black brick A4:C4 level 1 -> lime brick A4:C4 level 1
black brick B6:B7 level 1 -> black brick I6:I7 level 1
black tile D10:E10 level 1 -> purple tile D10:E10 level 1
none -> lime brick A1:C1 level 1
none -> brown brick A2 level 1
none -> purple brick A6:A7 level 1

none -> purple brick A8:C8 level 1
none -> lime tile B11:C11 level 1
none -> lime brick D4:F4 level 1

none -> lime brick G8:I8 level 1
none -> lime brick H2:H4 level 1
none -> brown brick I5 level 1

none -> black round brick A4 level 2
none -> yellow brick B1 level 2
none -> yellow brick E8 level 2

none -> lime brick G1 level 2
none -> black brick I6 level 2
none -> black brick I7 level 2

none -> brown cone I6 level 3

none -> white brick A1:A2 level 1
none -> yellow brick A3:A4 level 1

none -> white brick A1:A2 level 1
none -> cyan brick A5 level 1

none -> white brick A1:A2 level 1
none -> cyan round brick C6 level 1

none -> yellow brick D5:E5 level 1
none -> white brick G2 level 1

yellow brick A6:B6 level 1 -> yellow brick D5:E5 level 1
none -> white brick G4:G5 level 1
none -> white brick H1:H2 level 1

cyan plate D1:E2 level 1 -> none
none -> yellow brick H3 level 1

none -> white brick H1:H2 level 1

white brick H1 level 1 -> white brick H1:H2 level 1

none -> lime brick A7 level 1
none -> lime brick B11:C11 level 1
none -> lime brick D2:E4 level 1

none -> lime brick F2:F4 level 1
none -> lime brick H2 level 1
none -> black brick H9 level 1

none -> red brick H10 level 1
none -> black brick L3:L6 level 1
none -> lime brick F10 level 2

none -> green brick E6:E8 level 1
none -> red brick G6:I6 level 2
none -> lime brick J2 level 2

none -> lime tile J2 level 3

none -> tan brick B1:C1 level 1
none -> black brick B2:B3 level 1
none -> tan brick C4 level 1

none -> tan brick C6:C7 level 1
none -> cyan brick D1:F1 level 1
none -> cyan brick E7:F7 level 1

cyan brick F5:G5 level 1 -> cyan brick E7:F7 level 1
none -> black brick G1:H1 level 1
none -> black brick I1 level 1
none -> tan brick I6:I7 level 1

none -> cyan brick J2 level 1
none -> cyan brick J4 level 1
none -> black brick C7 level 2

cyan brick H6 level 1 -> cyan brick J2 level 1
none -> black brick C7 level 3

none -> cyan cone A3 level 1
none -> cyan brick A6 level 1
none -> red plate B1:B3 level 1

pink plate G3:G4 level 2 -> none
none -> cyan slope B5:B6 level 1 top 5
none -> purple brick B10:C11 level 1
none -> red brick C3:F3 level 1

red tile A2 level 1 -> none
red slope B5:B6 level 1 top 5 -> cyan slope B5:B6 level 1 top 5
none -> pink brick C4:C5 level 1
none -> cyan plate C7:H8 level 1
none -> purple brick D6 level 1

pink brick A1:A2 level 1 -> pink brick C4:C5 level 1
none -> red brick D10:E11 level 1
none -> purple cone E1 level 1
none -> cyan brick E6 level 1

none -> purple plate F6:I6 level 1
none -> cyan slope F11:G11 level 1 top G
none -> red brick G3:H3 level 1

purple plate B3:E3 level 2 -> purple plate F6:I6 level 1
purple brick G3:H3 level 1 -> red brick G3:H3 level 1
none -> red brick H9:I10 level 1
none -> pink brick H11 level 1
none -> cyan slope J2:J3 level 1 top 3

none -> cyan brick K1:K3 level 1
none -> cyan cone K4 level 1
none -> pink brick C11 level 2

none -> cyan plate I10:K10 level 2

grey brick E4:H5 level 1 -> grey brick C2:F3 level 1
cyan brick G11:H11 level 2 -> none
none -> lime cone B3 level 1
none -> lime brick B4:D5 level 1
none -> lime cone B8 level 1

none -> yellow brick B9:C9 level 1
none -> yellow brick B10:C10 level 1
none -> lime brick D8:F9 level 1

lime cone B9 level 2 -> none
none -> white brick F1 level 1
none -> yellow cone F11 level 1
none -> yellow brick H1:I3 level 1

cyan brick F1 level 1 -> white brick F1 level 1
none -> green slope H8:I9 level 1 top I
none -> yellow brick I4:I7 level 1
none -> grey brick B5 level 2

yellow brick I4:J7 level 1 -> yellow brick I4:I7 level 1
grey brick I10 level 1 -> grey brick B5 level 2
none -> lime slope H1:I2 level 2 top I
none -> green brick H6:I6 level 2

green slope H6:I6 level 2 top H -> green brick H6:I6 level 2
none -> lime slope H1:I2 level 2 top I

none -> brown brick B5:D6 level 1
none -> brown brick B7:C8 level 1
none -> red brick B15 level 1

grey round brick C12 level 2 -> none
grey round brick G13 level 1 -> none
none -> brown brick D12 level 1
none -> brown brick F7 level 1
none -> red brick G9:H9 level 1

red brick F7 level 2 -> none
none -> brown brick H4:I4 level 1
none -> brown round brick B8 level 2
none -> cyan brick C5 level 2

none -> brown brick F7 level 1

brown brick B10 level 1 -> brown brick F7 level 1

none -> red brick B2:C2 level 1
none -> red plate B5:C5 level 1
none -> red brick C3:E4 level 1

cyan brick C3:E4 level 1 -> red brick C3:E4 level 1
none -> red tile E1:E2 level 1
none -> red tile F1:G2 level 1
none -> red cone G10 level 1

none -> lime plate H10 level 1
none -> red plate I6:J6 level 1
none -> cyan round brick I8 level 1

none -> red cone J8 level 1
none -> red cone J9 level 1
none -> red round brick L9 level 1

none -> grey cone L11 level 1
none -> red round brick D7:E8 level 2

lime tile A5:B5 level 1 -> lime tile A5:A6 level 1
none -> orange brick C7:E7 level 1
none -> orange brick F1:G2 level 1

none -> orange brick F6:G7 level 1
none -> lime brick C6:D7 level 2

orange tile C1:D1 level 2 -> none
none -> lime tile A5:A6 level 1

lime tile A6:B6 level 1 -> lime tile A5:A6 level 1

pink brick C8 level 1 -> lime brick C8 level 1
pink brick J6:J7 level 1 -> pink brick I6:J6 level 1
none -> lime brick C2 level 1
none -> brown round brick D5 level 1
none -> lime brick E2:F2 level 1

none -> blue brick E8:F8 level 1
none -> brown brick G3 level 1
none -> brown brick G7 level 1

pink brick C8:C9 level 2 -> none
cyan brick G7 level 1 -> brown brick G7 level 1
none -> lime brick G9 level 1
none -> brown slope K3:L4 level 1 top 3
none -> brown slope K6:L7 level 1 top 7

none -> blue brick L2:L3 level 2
◆ ◆ ◆ ◆
In the entries above, find the line with "none -> lime brick G1 level 2" and the line with "none -> tan brick C6:C7 level 1", then set down exactly those two and every line between them, nothing else.

none -> lime brick G1 level 2
none -> black brick I6 level 2
none -> black brick I7 level 2

none -> brown cone I6 level 3

none -> white brick A1:A2 level 1
none -> yellow brick A3:A4 level 1

none -> white brick A1:A2 level 1
none -> cyan brick A5 level 1

none -> white brick A1:A2 level 1
none -> cyan round brick C6 level 1

none -> yellow brick D5:E5 level 1
none -> white brick G2 level 1

yellow brick A6:B6 level 1 -> yellow brick D5:E5 level 1
none -> white brick G4:G5 level 1
none -> white brick H1:H2 level 1

cyan plate D1:E2 level 1 -> none
none -> yellow brick H3 level 1

none -> white brick H1:H2 level 1

white brick H1 level 1 -> white brick H1:H2 level 1

none -> lime brick A7 level 1
none -> lime brick B11:C11 level 1
none -> lime brick D2:E4 level 1

none -> lime brick F2:F4 level 1
none -> lime brick H2 level 1
none -> black brick H9 level 1

none -> red brick H10 level 1
none -> black brick L3:L6 level 1
none -> lime brick F10 level 2

none -> green brick E6:E8 level 1
none -> red brick G6:I6 level 2
none -> lime brick J2 level 2

none -> lime tile J2 level 3

none -> tan brick B1:C1 level 1
none -> black brick B2:B3 level 1
none -> tan brick C4 level 1

none -> tan brick C6:C7 level 1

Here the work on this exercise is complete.